Filter these entries down to the lines that hold the word "blue", and show each of them.

○ ○ ○ ○ ○ ○ ○

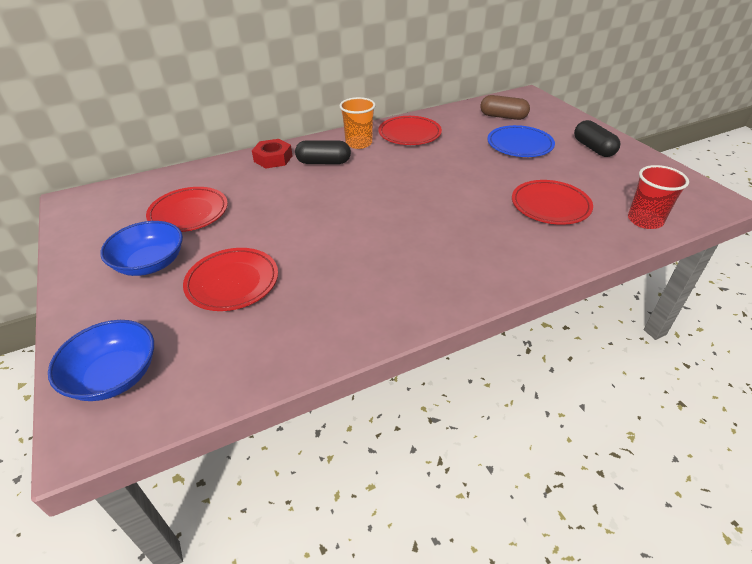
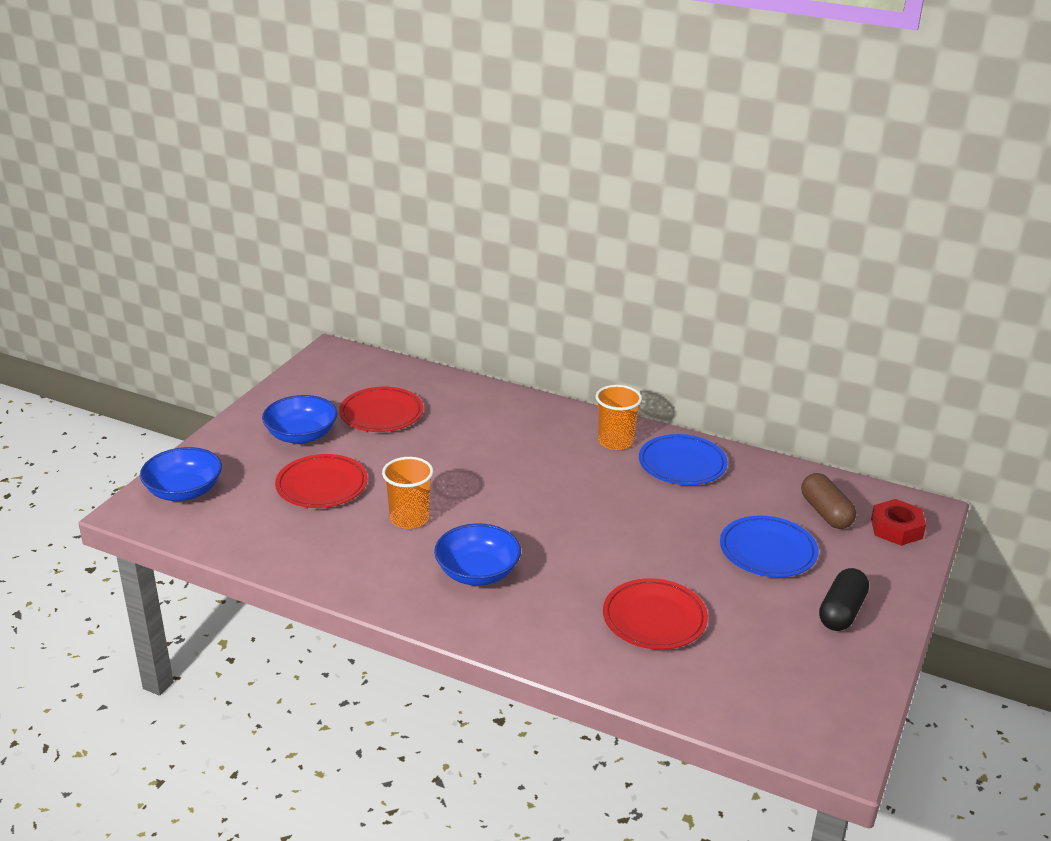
camera: 50 degrees right, 10 degrees down
red nut [252,139,292,168] -> red nut moved to [871,499,926,546]
black capsule [295,140,351,164] -> none
red plate [378,116,442,145] -> blue plate [639,434,728,485]
red cup [628,165,689,229] -> none
none -> orange cup [382,457,433,529]
none -> blue bowl [434,523,521,586]

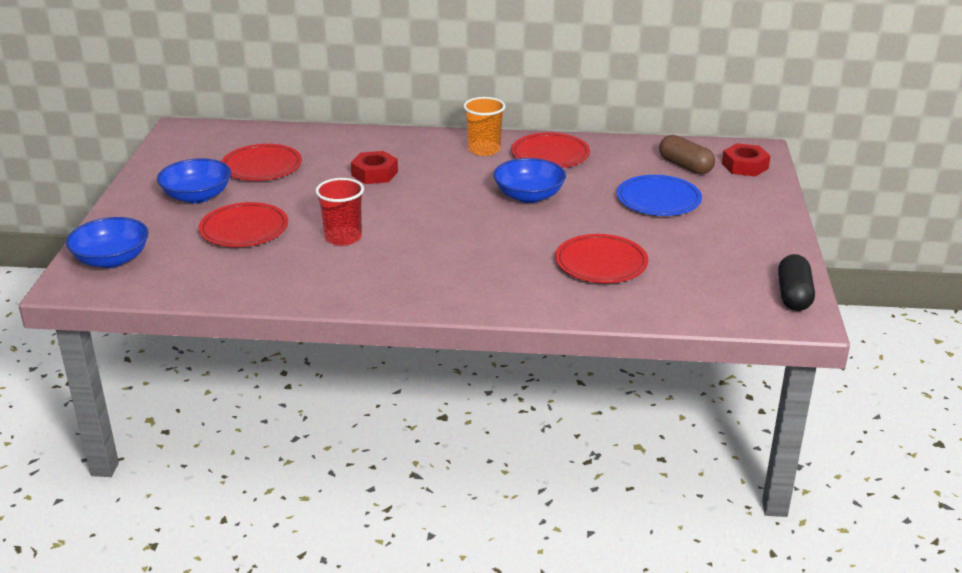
camera: 20 degrees left, 0 degrees up
orange cup [382,457,433,529] -> red cup [315,178,364,246]
blue bowl [434,523,521,586] -> blue bowl moved to [493,158,566,203]
blue plate [639,434,728,485] -> red plate [511,133,590,168]
black capsule [819,568,869,631] -> black capsule moved to [778,254,815,311]
none -> red nut [351,151,398,184]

○ ○ ○ ○ ○ ○ ○

**ANSWER BOX:**
red plate [378,116,442,145] -> blue plate [639,434,728,485]
none -> blue bowl [434,523,521,586]
blue bowl [434,523,521,586] -> blue bowl moved to [493,158,566,203]
blue plate [639,434,728,485] -> red plate [511,133,590,168]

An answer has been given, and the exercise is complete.